- **RECORDS SHOWN**
▼▼▼
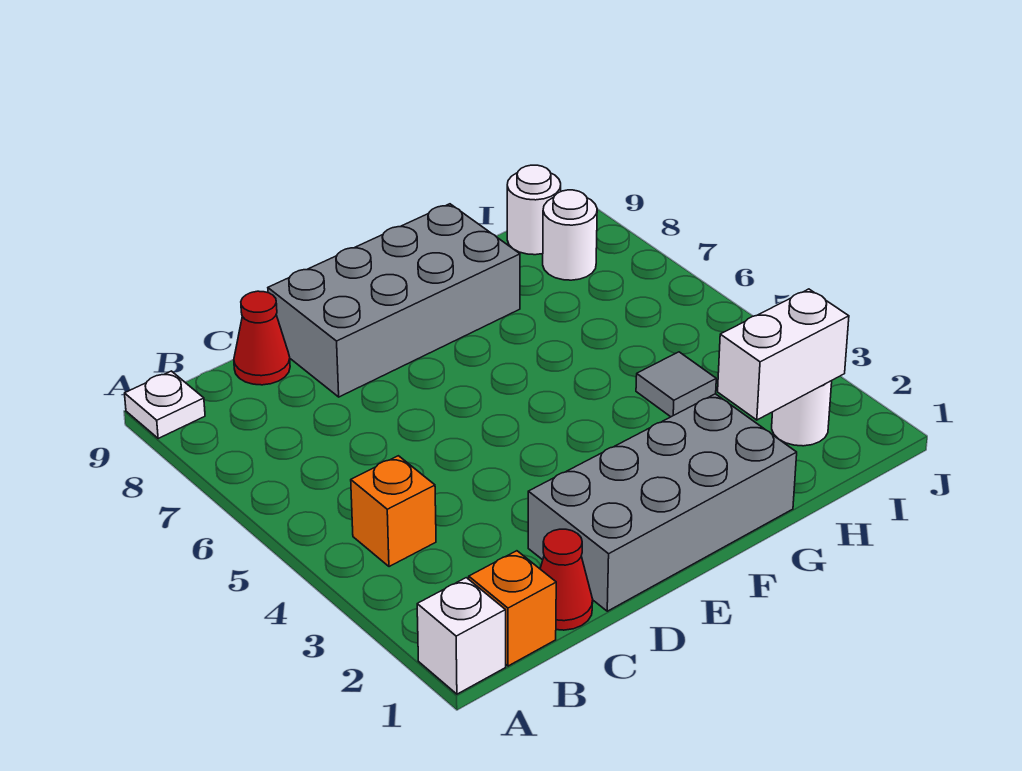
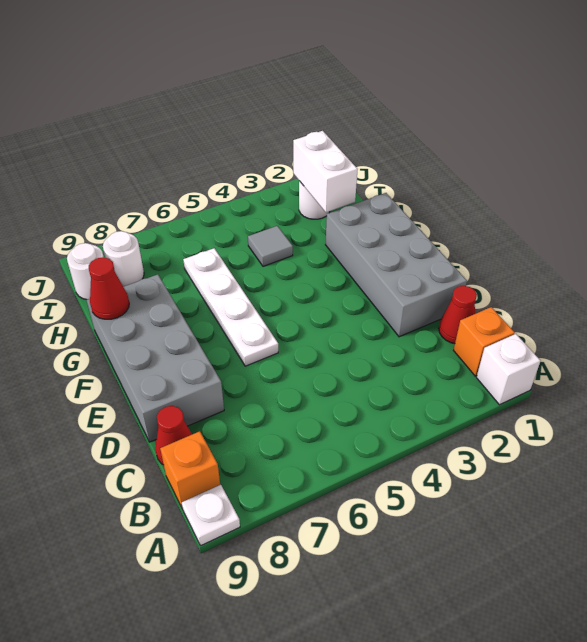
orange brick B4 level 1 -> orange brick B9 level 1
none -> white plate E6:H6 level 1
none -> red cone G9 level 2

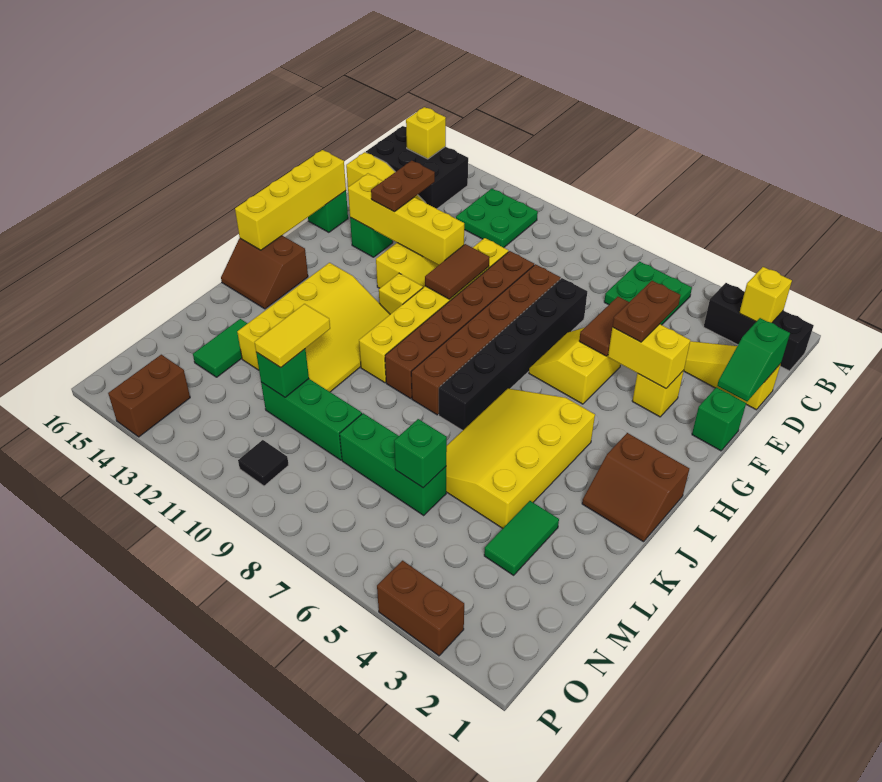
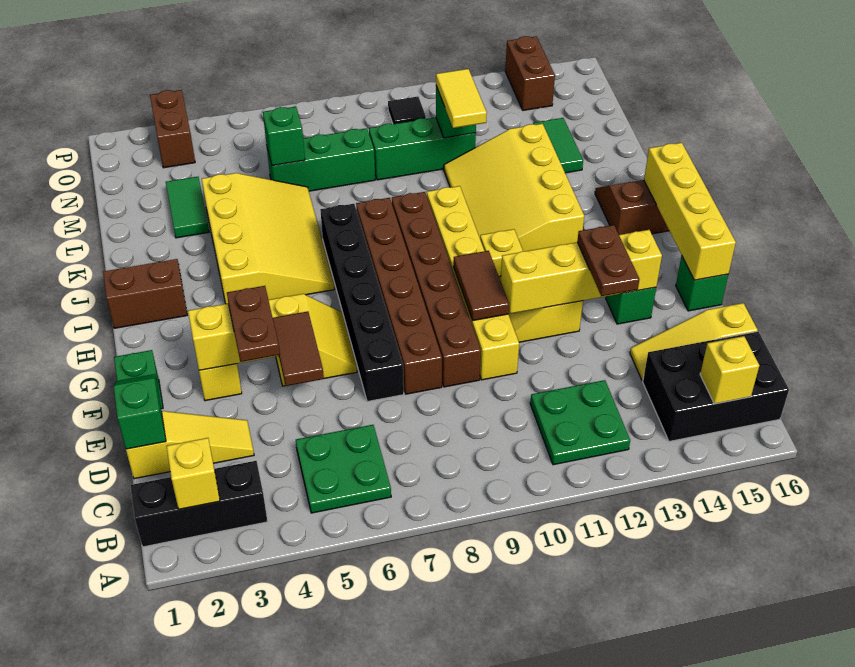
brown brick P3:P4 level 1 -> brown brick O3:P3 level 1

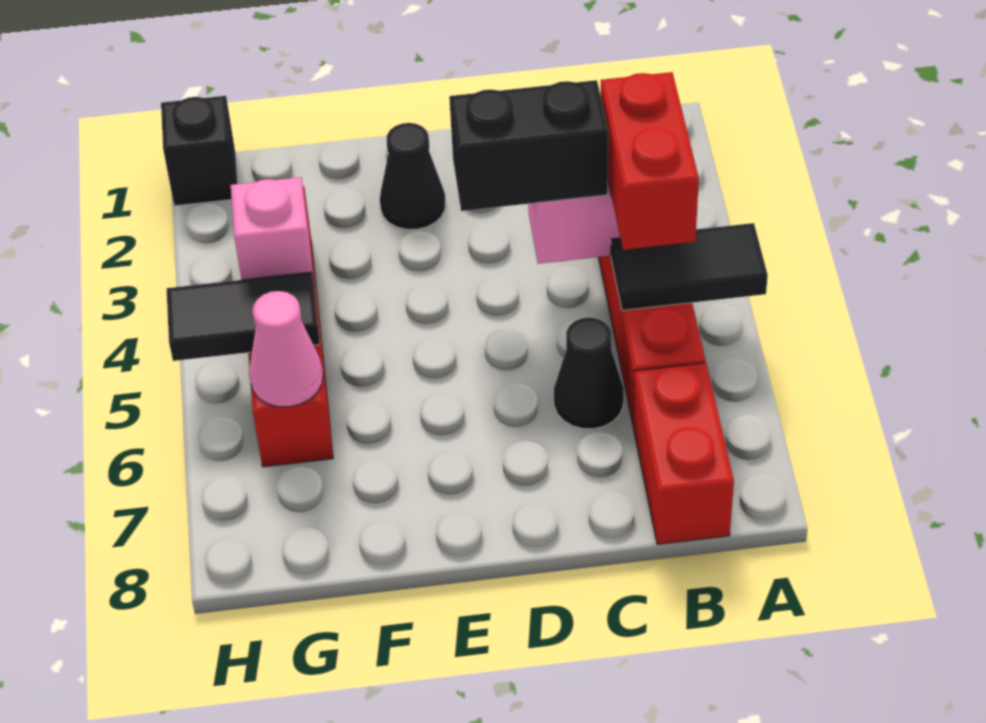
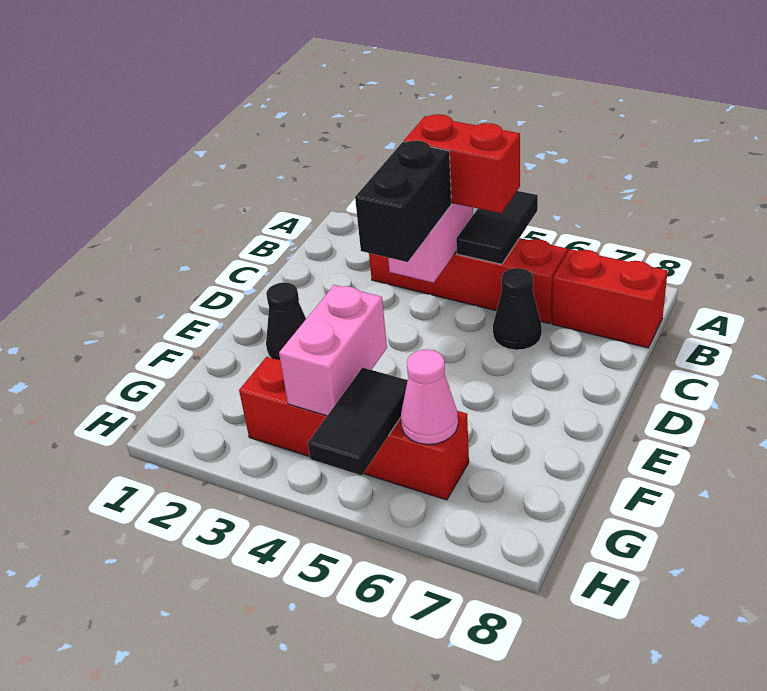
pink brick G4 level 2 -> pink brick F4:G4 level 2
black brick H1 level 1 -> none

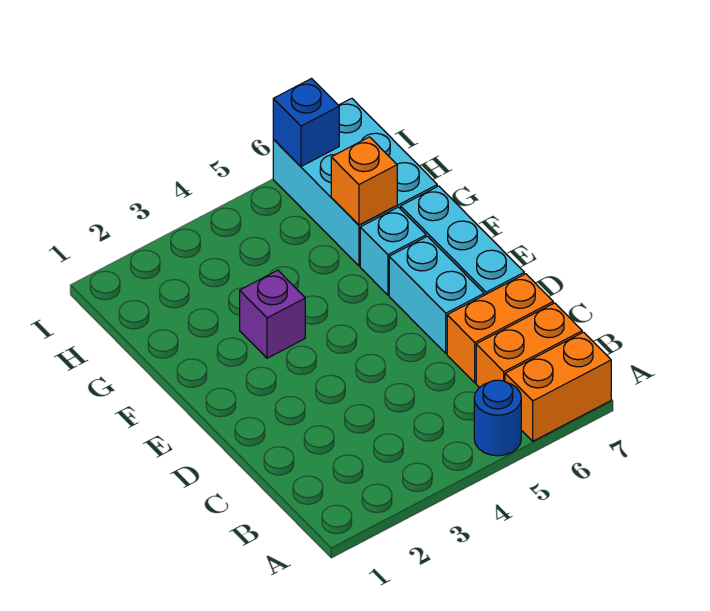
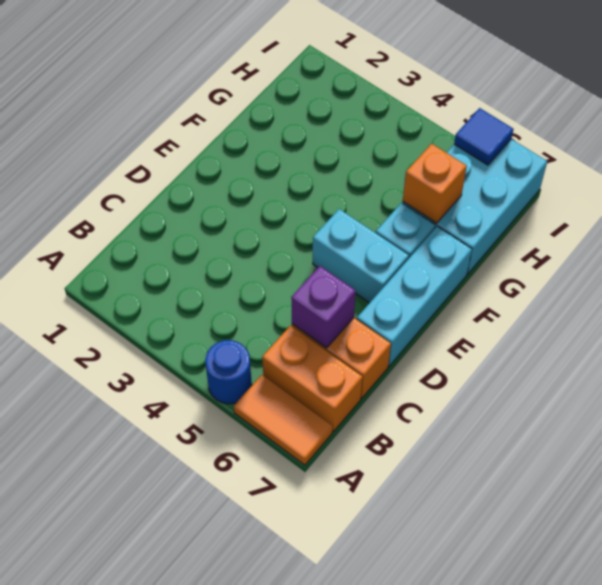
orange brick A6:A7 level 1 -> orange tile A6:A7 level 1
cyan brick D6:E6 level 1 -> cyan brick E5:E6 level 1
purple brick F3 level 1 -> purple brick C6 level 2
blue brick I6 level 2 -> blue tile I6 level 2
▲▲▲
▼▼▼
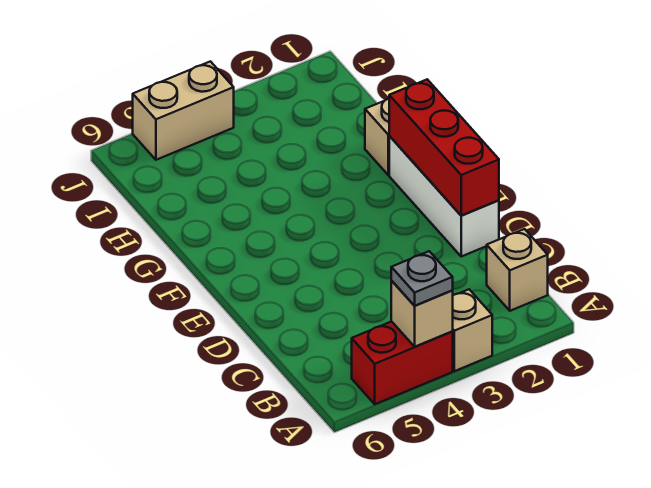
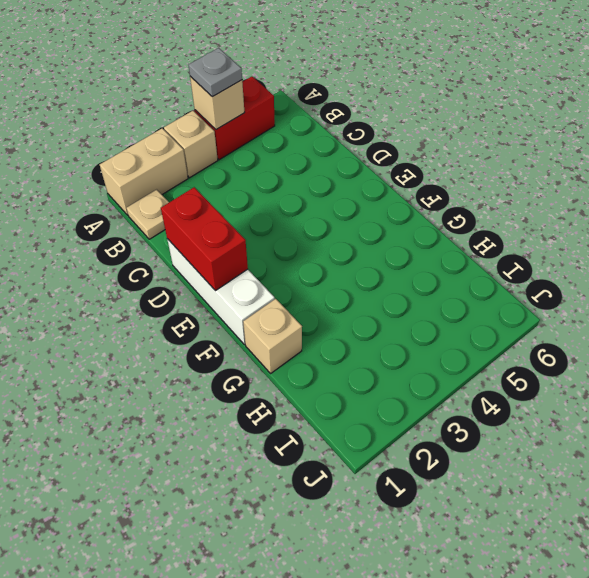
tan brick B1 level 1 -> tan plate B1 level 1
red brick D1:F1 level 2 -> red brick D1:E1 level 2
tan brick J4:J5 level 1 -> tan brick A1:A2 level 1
▲▲▲
- **ABOUT THIS EXERCISE**
Only lines of the material that contain the word "tile" belong in the answer; copy each one.

- **TASK ANSWER**
orange brick A6:A7 level 1 -> orange tile A6:A7 level 1
blue brick I6 level 2 -> blue tile I6 level 2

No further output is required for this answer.